--- WORK TASK ---
How many lines in the records below contain the word "donut"? Answer with the number alone.

--- RECORDS SUPPLIED ---
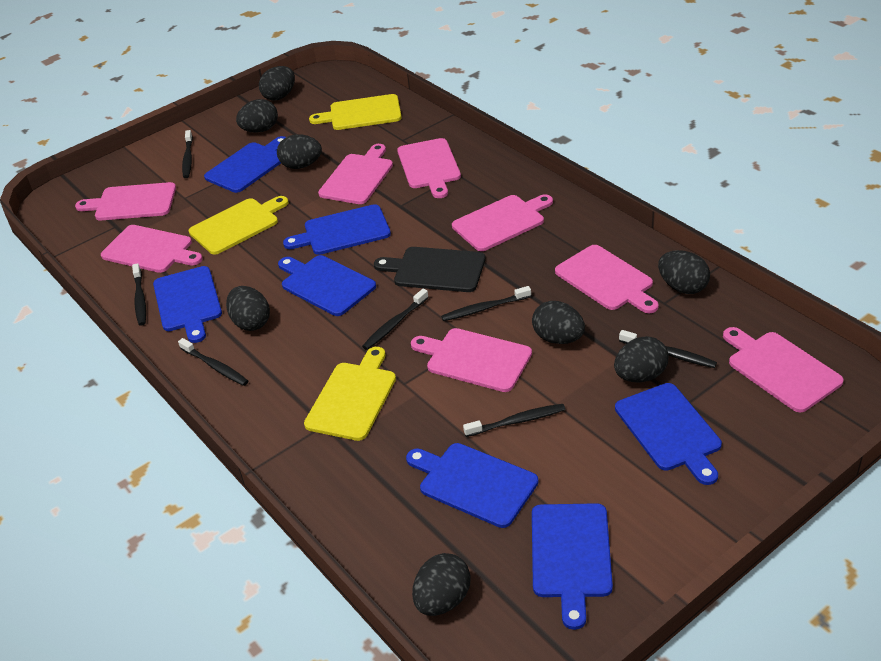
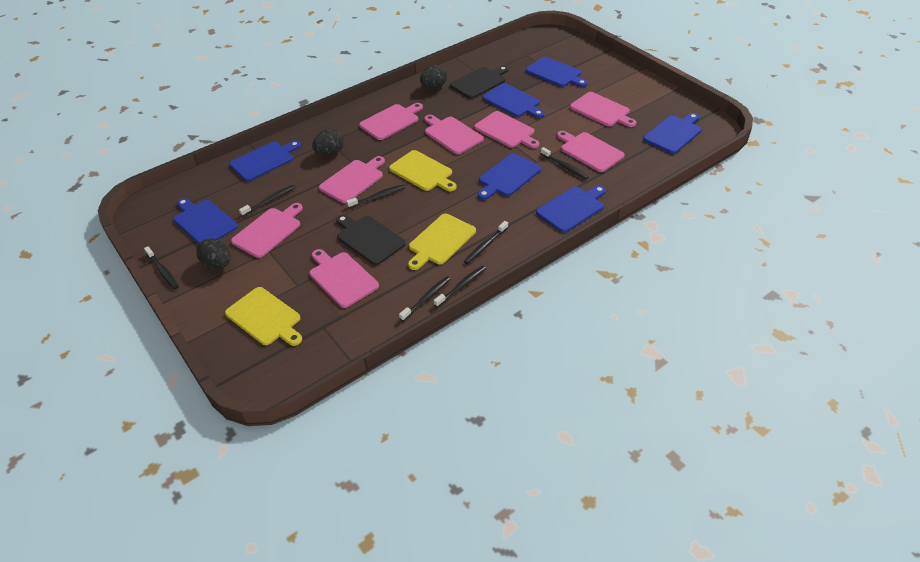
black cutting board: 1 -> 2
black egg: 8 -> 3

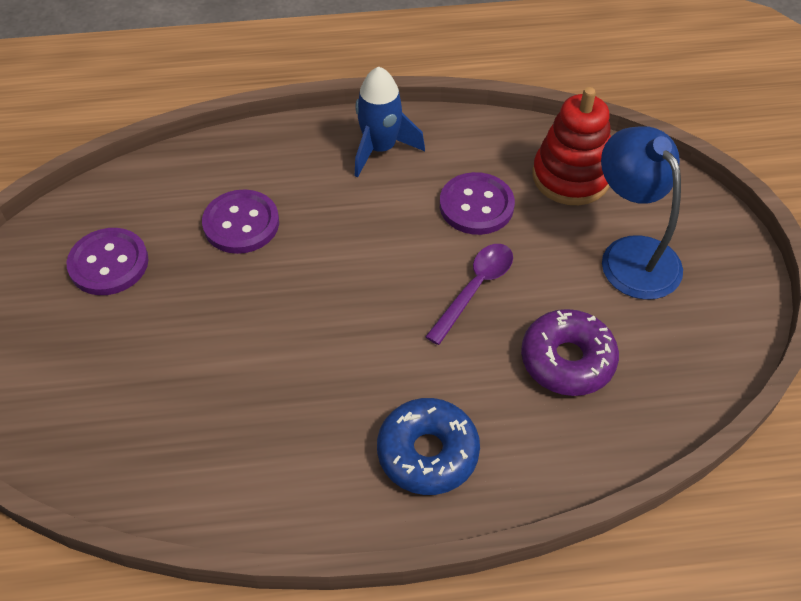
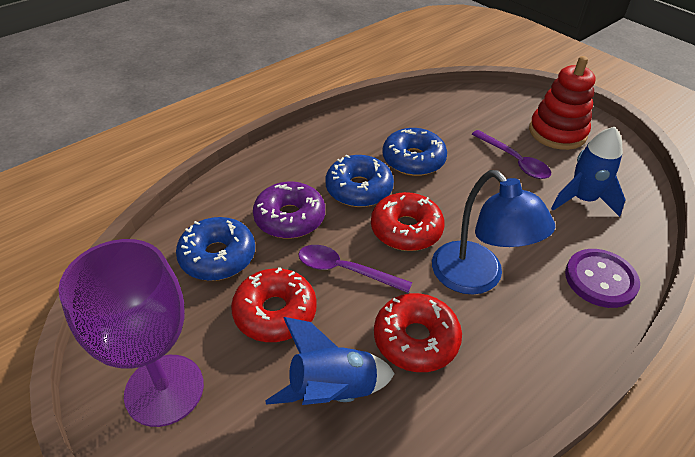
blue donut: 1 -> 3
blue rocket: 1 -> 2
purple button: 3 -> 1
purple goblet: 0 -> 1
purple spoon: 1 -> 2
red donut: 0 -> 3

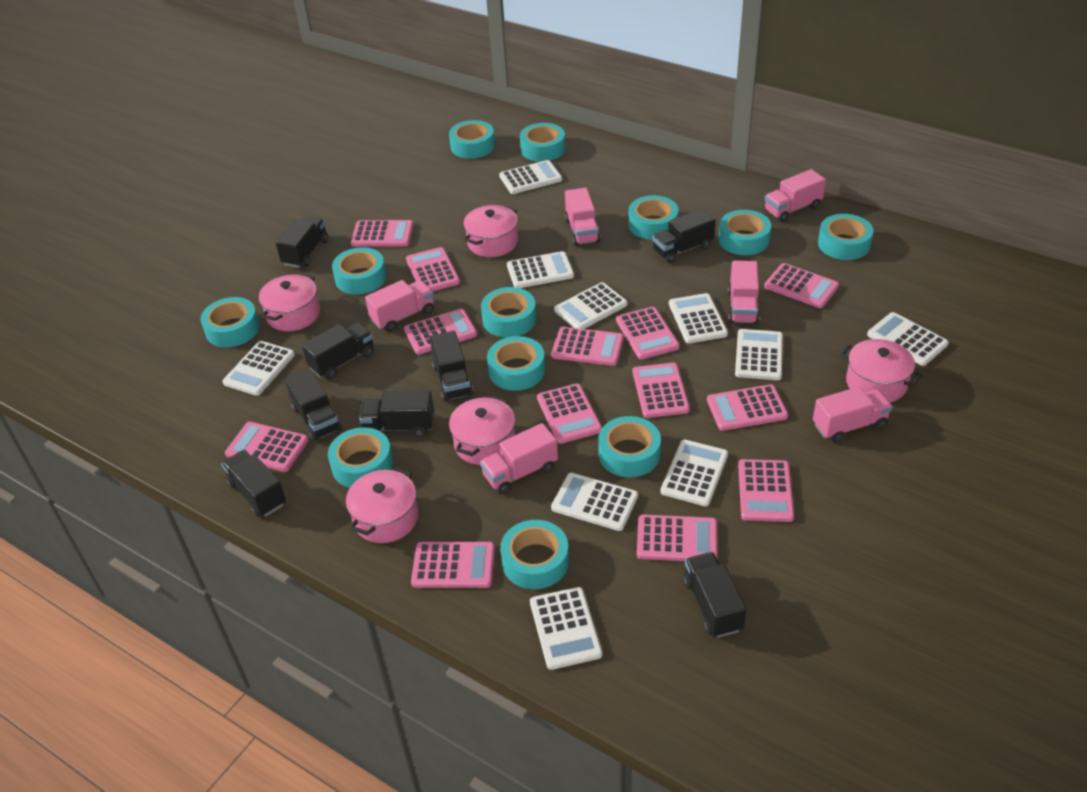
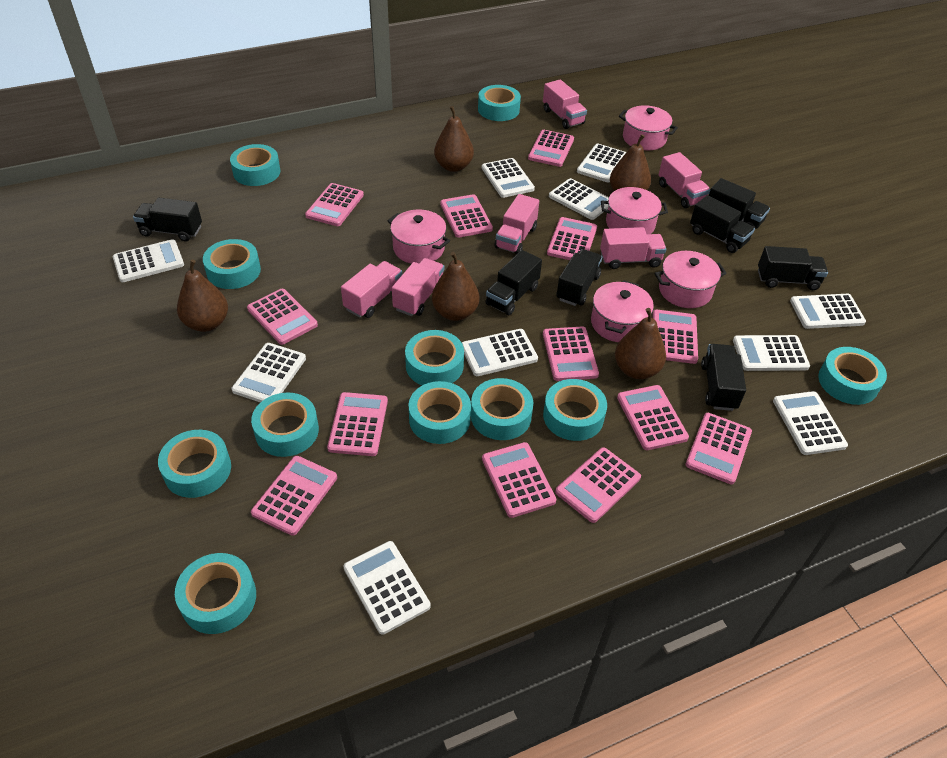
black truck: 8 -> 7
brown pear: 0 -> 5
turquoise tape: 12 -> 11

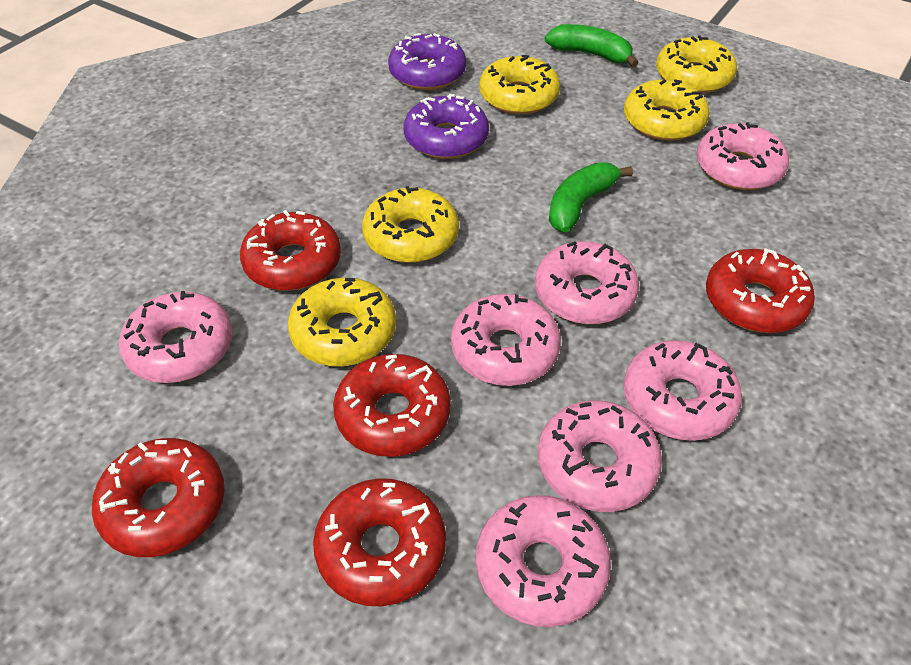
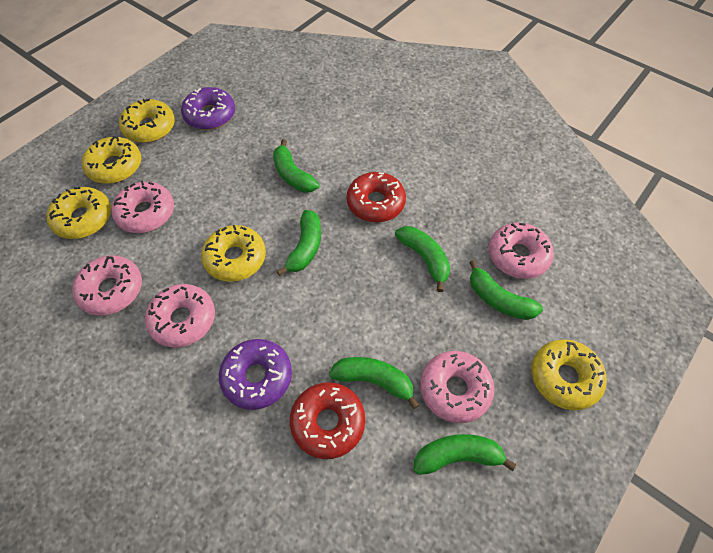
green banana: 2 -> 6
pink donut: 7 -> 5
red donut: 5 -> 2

--- EXERCISE ANSWER ---
4